■ GOAL OF THE EXERCISE: Repeat the listing exactly. Do not carry over any pictures.

■ MATERIAL PROVIDED:
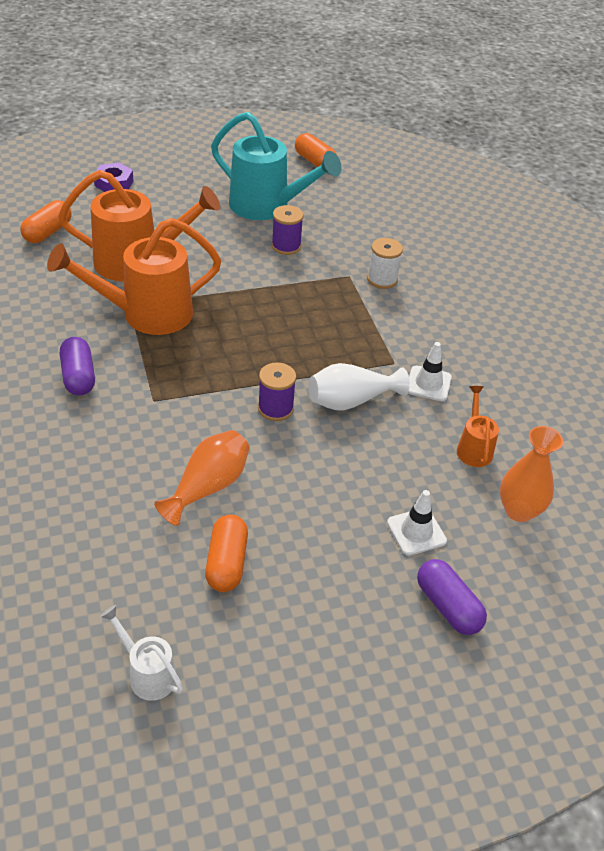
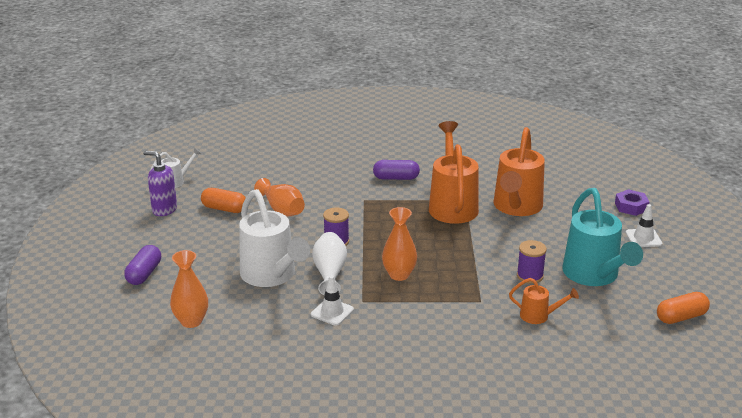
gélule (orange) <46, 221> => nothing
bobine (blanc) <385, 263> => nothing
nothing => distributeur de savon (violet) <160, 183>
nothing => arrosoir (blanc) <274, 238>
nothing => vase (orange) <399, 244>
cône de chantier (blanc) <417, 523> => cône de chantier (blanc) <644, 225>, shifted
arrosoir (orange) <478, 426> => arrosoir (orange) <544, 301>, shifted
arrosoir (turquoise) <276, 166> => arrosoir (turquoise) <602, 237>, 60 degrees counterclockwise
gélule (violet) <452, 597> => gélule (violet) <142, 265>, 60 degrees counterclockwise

■ RESULT OF THE EXERCISE:
gélule (orange) <46, 221> => nothing
bobine (blanc) <385, 263> => nothing
nothing => distributeur de savon (violet) <160, 183>
nothing => arrosoir (blanc) <274, 238>
nothing => vase (orange) <399, 244>
cône de chantier (blanc) <417, 523> => cône de chantier (blanc) <644, 225>, shifted
arrosoir (orange) <478, 426> => arrosoir (orange) <544, 301>, shifted
arrosoir (turquoise) <276, 166> => arrosoir (turquoise) <602, 237>, 60 degrees counterclockwise
gélule (violet) <452, 597> => gélule (violet) <142, 265>, 60 degrees counterclockwise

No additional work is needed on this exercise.